Give back exactly the lines of the material below, starting with the line with "BUZZER pin VCC: none -> VIN" and going on through the line with "DIGITS2 pin DIO: A11 -> B5".

════════════════════

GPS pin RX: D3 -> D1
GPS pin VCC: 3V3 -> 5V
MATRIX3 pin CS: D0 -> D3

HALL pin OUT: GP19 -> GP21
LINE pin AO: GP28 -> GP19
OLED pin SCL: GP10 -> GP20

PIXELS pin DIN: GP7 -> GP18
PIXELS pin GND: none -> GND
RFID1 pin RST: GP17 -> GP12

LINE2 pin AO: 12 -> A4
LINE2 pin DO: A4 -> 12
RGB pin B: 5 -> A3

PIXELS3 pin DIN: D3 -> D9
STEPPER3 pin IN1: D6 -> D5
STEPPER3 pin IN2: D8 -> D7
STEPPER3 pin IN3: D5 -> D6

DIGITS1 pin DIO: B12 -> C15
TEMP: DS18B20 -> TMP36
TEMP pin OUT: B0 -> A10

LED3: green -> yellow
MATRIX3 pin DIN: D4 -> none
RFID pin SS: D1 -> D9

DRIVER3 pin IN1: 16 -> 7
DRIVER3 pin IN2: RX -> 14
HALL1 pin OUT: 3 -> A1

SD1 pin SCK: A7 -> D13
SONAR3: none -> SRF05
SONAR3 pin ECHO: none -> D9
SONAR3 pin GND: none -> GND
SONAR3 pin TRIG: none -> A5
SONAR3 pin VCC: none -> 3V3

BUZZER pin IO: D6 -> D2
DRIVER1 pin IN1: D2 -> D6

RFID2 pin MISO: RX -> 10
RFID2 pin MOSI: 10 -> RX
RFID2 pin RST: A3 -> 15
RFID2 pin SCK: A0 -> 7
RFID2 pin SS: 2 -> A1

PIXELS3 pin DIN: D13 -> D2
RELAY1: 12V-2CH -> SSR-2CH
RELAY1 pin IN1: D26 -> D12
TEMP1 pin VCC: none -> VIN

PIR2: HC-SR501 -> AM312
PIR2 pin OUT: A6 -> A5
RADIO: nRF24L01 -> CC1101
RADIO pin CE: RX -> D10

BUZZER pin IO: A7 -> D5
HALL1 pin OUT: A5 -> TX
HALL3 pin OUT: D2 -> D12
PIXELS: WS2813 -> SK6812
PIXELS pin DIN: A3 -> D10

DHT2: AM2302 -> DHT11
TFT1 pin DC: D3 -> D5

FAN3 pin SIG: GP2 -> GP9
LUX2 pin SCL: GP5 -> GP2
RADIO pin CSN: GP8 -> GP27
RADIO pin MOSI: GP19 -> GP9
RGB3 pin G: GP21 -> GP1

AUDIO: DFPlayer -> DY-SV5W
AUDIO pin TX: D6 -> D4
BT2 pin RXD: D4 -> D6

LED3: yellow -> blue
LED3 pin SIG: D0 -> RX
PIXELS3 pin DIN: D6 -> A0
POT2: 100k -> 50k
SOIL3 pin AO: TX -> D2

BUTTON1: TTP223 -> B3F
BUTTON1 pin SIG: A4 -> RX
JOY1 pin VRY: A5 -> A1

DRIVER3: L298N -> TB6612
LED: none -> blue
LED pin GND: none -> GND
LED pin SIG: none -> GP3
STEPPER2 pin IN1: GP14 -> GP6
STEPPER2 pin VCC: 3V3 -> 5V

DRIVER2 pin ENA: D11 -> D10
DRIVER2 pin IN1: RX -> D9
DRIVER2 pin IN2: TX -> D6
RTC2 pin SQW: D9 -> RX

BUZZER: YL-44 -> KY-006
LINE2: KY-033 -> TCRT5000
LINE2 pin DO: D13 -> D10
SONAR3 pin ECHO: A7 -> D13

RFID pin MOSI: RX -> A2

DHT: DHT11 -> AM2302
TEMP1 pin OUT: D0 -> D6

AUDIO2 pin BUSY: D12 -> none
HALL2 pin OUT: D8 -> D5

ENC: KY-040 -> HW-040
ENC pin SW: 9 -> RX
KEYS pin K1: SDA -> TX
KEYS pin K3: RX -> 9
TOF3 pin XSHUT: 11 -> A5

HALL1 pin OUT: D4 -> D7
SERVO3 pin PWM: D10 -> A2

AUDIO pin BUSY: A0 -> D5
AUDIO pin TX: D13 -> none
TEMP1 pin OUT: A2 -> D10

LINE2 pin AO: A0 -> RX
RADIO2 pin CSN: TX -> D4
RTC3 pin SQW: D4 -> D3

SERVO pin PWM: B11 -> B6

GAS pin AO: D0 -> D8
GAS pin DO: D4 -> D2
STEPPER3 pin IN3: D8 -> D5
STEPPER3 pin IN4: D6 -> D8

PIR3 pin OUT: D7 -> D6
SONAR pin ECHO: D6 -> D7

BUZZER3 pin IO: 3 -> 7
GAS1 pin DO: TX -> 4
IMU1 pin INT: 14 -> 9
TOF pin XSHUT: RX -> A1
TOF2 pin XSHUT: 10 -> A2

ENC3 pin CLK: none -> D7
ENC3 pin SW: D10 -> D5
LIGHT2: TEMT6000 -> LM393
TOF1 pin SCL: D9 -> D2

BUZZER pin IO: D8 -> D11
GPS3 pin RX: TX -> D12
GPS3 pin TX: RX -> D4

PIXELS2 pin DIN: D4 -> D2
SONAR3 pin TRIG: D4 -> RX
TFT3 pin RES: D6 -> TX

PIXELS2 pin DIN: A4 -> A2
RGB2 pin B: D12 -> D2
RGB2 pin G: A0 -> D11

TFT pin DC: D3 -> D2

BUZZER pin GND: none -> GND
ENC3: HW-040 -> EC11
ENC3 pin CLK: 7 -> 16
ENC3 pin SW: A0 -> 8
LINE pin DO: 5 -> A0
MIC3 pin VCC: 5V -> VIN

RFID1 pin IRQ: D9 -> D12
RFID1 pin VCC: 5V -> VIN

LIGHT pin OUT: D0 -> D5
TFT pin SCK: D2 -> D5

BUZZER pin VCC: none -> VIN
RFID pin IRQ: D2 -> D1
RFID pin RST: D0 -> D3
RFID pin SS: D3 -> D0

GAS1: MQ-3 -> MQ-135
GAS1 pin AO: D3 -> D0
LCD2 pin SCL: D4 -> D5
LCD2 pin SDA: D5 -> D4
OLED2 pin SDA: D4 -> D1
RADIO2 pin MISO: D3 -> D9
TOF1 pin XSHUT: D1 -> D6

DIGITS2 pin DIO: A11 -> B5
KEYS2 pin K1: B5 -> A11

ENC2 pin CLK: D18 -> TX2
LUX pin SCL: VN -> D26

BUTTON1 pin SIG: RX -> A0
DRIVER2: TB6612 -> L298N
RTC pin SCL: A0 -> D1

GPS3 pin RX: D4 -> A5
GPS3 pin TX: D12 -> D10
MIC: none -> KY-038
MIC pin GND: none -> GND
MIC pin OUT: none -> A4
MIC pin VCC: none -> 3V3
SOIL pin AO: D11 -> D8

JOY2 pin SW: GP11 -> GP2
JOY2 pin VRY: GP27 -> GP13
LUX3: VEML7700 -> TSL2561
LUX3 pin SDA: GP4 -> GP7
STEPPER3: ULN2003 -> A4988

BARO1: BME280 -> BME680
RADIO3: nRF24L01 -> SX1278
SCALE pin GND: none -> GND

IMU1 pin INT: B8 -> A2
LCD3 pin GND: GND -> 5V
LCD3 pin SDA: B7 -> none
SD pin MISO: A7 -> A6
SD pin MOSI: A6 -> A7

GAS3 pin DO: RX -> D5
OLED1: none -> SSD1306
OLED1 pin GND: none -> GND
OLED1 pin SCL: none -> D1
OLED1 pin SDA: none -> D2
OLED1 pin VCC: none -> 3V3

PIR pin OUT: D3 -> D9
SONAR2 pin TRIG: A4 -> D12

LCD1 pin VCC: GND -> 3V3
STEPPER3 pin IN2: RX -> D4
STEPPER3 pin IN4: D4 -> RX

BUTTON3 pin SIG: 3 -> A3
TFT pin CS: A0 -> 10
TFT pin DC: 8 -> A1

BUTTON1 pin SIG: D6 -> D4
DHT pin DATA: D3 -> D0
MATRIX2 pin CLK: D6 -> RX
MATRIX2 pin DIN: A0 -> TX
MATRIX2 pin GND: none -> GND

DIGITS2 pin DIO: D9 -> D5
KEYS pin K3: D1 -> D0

════════════════════

▸ Task solution
BUZZER pin VCC: none -> VIN
RFID pin IRQ: D2 -> D1
RFID pin RST: D0 -> D3
RFID pin SS: D3 -> D0

GAS1: MQ-3 -> MQ-135
GAS1 pin AO: D3 -> D0
LCD2 pin SCL: D4 -> D5
LCD2 pin SDA: D5 -> D4
OLED2 pin SDA: D4 -> D1
RADIO2 pin MISO: D3 -> D9
TOF1 pin XSHUT: D1 -> D6

DIGITS2 pin DIO: A11 -> B5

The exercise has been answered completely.